- [Assignment]: Go through the material and copy each line in which the word "added" shows up.
# # # #
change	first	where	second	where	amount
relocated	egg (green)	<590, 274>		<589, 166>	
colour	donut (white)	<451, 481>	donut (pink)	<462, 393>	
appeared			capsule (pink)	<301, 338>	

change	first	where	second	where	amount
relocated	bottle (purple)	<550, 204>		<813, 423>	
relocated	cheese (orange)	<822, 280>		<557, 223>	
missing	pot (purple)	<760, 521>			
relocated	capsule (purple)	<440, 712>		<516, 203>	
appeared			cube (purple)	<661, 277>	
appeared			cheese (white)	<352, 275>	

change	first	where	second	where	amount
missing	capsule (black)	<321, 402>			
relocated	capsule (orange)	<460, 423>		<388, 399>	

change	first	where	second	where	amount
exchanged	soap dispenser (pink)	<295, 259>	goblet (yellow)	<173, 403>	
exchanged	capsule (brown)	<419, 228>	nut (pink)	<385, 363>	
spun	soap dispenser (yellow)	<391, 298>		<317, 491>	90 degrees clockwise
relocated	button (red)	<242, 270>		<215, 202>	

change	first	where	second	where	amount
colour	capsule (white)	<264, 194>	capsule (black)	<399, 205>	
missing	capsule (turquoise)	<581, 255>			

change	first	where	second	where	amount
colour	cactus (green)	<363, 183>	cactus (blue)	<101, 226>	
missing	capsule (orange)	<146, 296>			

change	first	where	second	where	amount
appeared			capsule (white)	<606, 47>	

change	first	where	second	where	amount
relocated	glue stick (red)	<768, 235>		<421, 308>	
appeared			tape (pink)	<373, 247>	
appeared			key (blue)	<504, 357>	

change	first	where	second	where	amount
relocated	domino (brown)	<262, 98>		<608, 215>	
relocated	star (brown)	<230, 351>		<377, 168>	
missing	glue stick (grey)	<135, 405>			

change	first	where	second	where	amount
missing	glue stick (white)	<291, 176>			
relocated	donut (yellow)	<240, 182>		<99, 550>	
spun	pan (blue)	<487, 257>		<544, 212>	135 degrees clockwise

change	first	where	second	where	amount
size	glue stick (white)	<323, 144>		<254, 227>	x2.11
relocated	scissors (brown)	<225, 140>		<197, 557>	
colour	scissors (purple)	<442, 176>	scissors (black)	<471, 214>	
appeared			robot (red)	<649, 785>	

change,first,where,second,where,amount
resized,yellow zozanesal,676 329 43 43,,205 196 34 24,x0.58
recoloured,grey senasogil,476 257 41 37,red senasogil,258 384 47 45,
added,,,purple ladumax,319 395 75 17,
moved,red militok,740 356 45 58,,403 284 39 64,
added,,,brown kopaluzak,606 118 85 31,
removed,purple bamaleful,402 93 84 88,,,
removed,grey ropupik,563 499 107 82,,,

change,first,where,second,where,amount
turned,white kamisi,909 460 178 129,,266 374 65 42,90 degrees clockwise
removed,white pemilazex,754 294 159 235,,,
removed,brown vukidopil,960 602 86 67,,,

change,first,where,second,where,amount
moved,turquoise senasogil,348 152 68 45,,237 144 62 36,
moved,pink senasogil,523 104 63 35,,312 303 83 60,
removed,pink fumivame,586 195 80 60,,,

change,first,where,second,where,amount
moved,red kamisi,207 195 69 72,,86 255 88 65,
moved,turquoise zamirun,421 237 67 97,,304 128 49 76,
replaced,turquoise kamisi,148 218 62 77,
# # # #
- [Response for this exercise]:
added,,,purple ladumax,319 395 75 17,
added,,,brown kopaluzak,606 118 85 31,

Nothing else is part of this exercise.